(Extracted records begins)

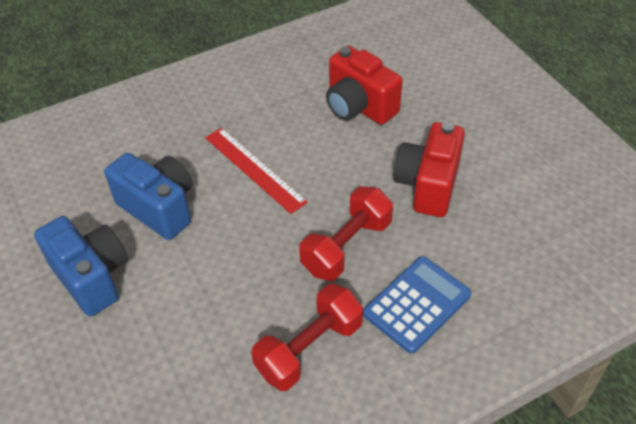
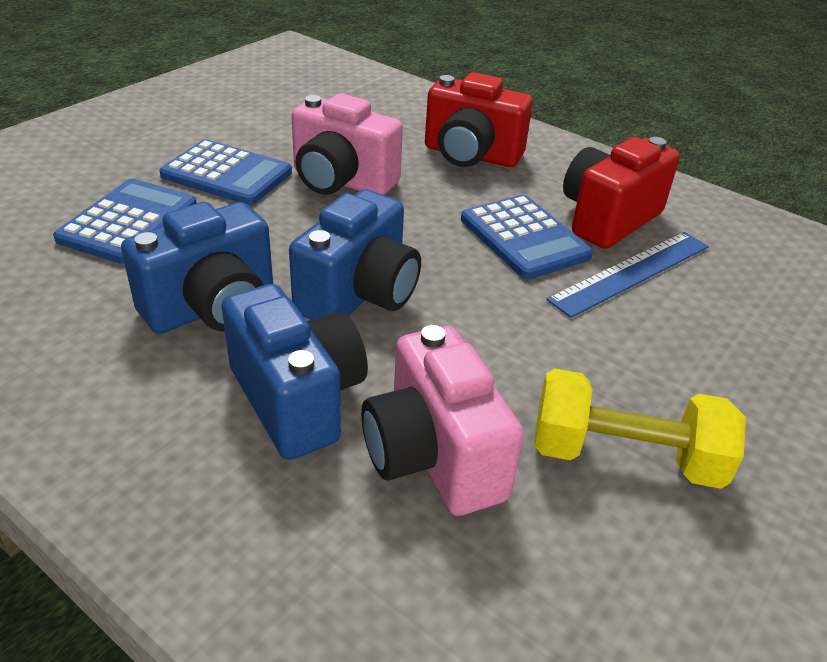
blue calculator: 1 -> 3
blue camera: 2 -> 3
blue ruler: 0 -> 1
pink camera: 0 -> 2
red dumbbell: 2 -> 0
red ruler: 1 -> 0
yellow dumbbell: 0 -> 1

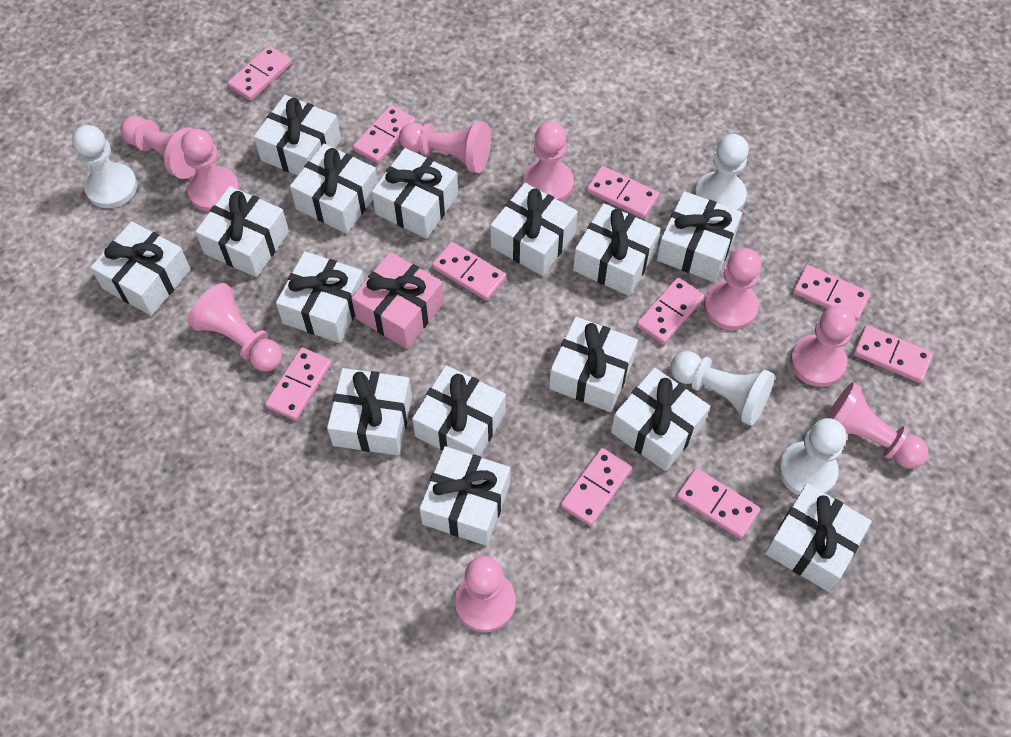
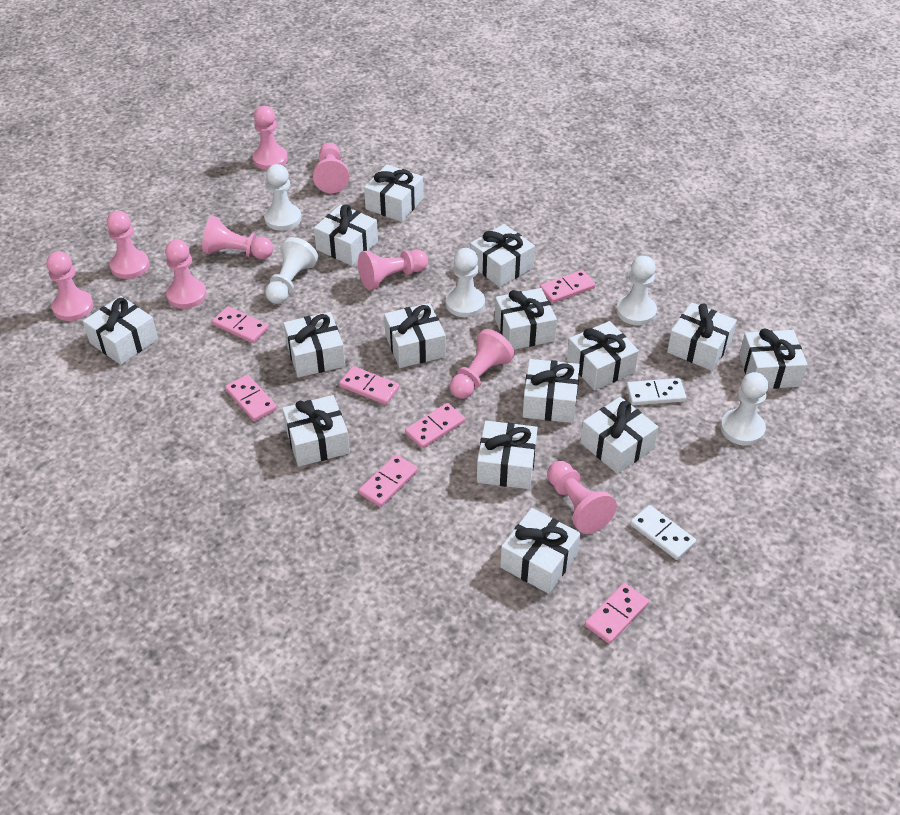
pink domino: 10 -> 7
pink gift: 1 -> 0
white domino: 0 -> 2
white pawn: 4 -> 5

(Extracted records ends)
(Extracted records begins)

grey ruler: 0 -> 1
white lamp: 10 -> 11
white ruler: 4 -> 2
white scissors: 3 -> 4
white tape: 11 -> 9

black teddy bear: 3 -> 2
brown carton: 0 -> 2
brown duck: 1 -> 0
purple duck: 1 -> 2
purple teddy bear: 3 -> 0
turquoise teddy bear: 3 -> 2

(Extracted records ends)

- **Your objective**
From the records above, transcribe exactly the run of lines that opens with the line holding "brown duck: 1 -> 0" and closes with the line holding "turquoise teddy bear: 3 -> 2", both included.

- **Problem solution**
brown duck: 1 -> 0
purple duck: 1 -> 2
purple teddy bear: 3 -> 0
turquoise teddy bear: 3 -> 2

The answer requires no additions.